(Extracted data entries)
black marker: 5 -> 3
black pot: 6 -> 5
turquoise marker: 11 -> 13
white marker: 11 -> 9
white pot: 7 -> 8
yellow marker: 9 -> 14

--

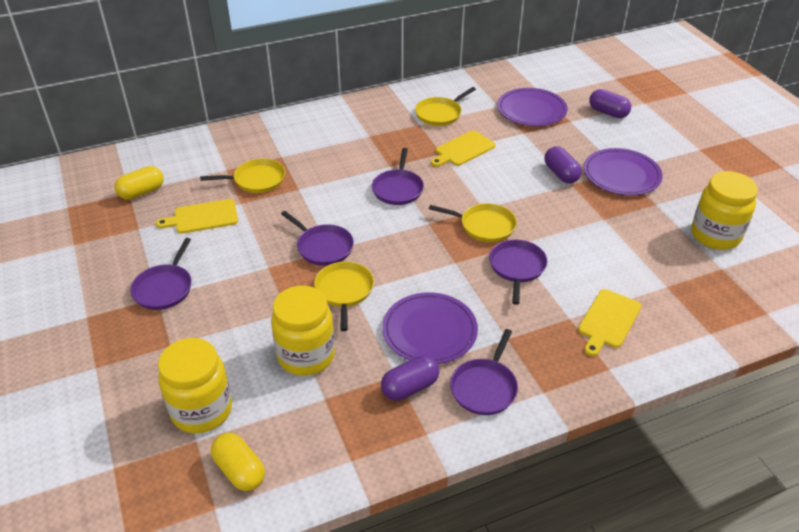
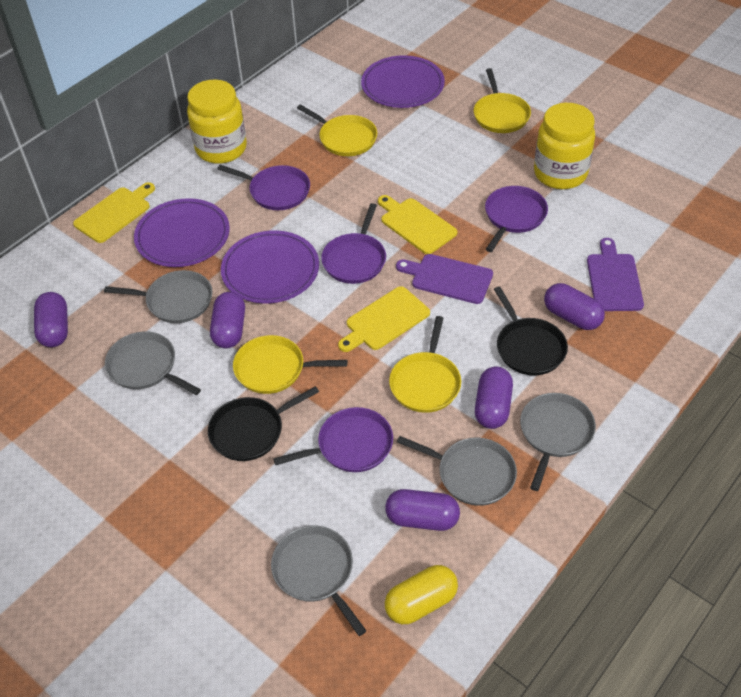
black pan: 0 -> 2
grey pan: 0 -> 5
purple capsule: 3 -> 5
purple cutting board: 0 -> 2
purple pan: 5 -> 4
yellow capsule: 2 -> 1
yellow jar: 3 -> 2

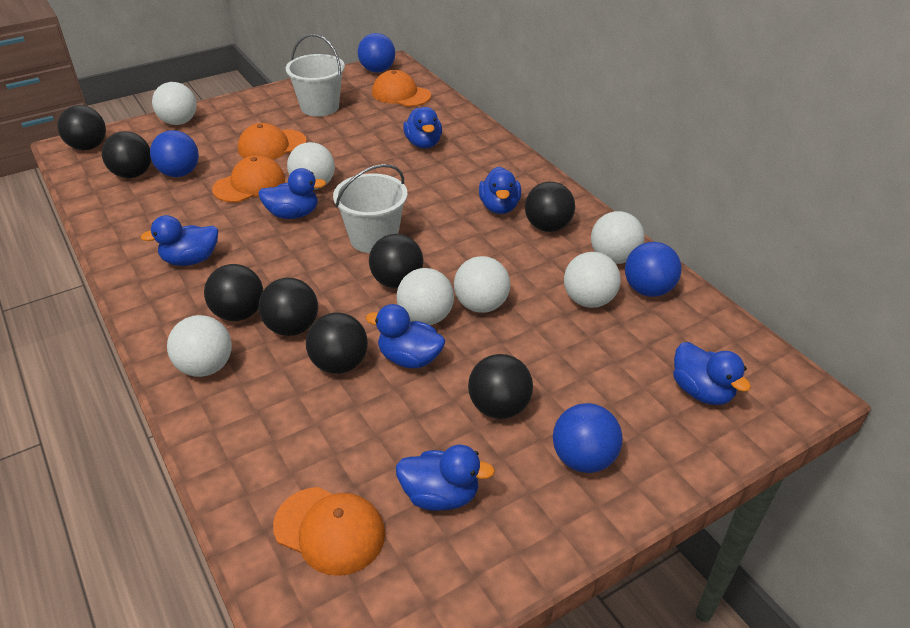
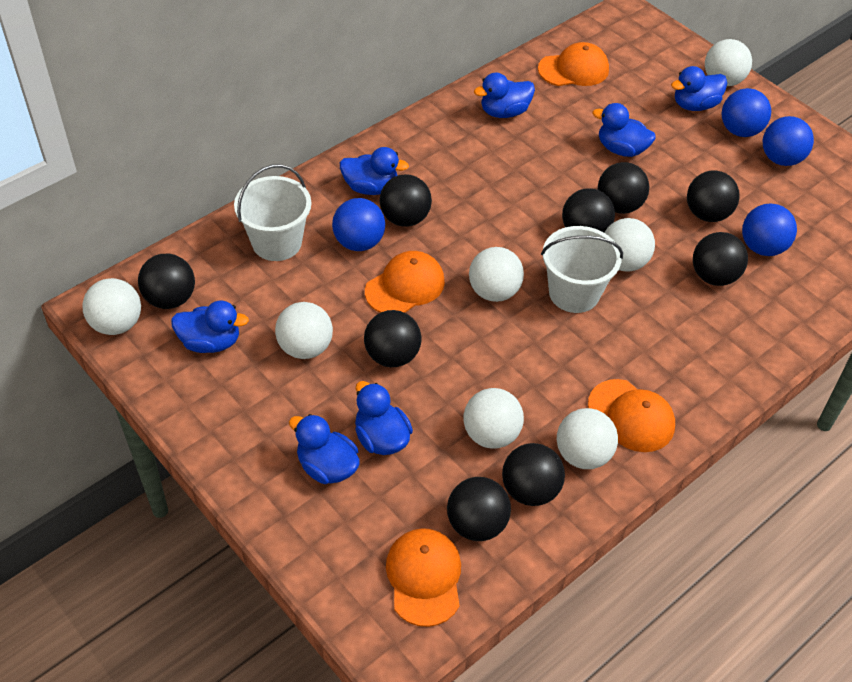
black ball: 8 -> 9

* * *

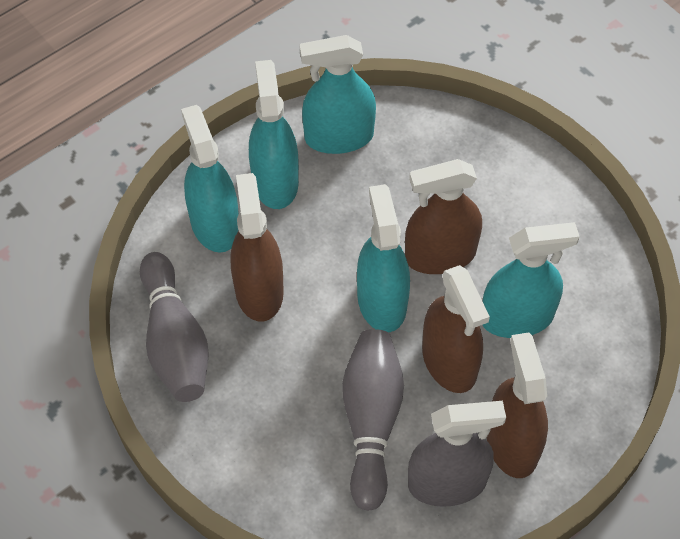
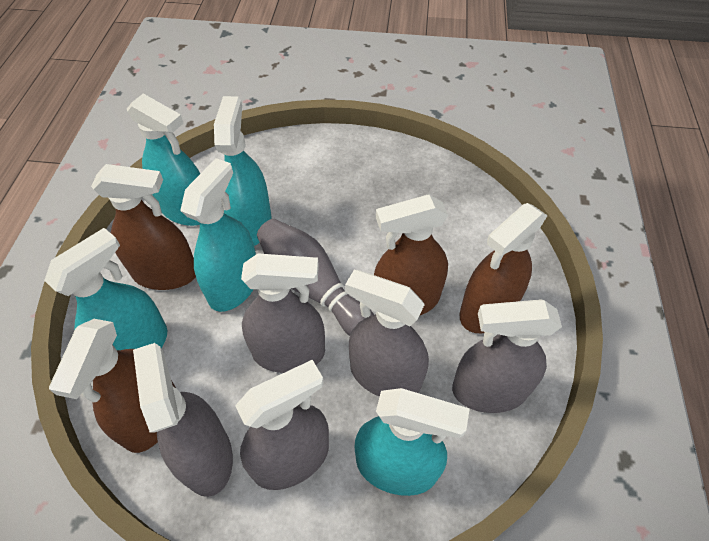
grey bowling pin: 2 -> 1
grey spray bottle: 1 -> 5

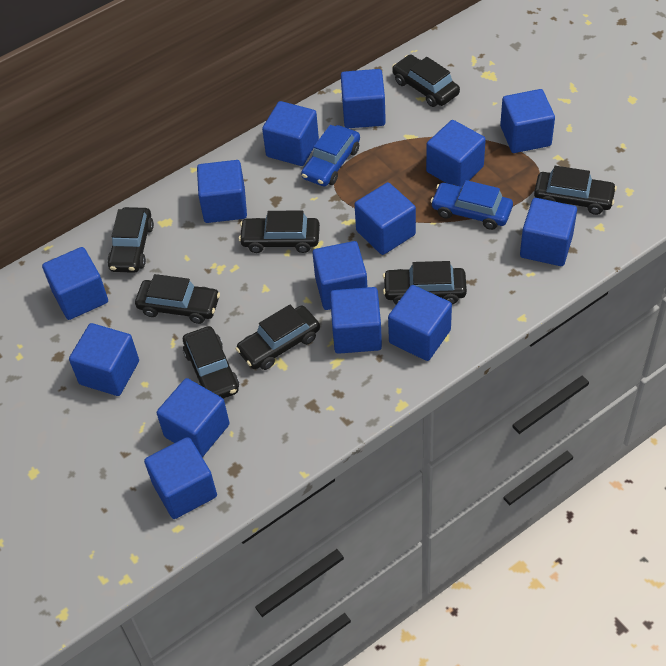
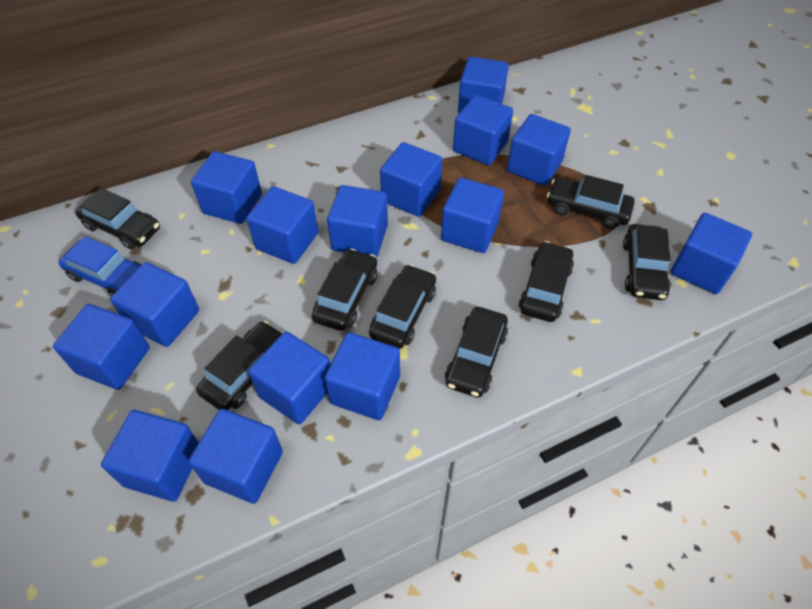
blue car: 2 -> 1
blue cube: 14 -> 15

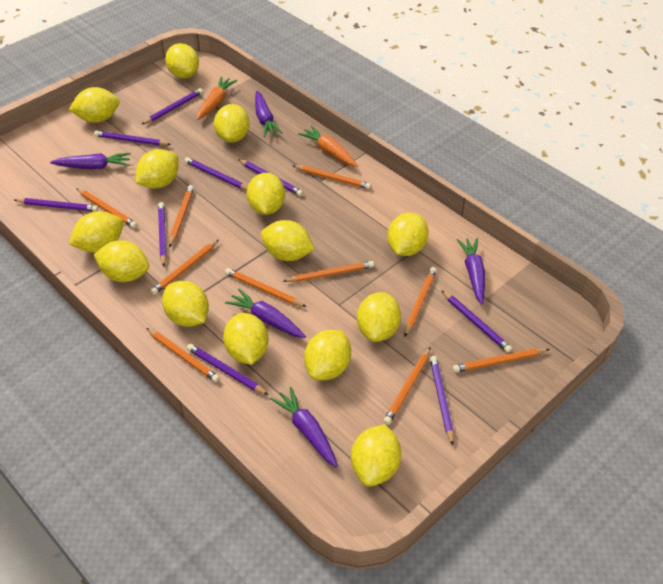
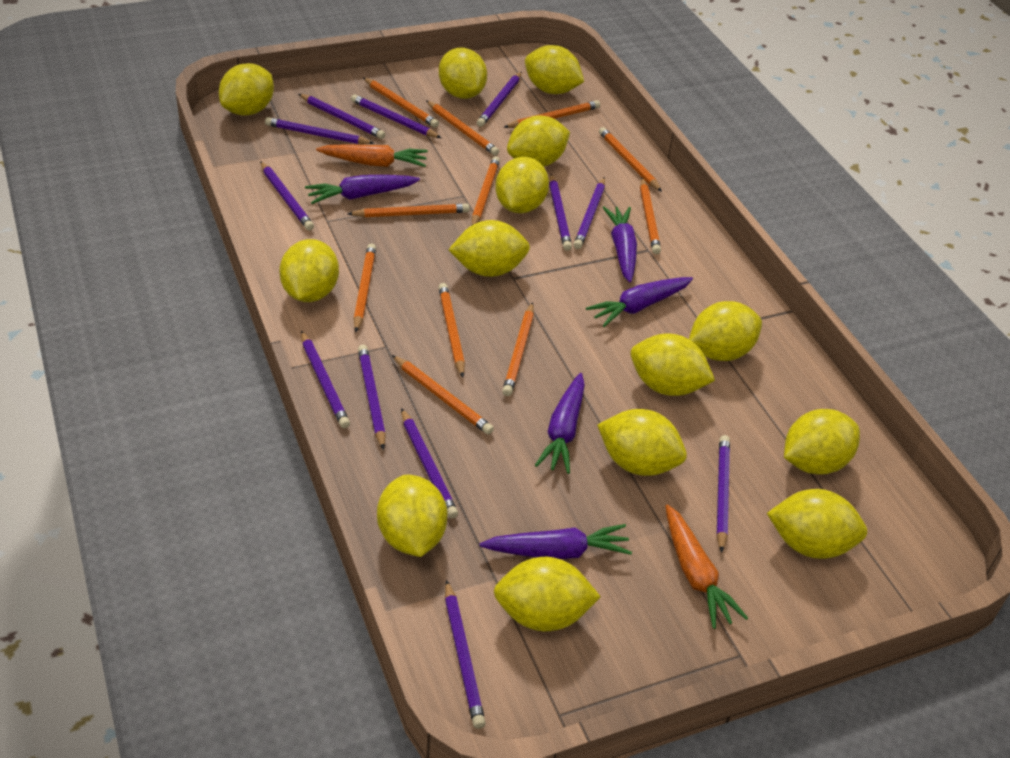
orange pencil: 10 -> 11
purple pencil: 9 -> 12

-- ABOUT THIS TASK --
Above, find the line with "black pan: 0 -> 2"; copy it and every line down to the line with "black ball: 8 -> 9", exactly and both included, but no pictures.

-- REPLY TO THE TASK --
black pan: 0 -> 2
grey pan: 0 -> 5
purple capsule: 3 -> 5
purple cutting board: 0 -> 2
purple pan: 5 -> 4
yellow capsule: 2 -> 1
yellow jar: 3 -> 2

black ball: 8 -> 9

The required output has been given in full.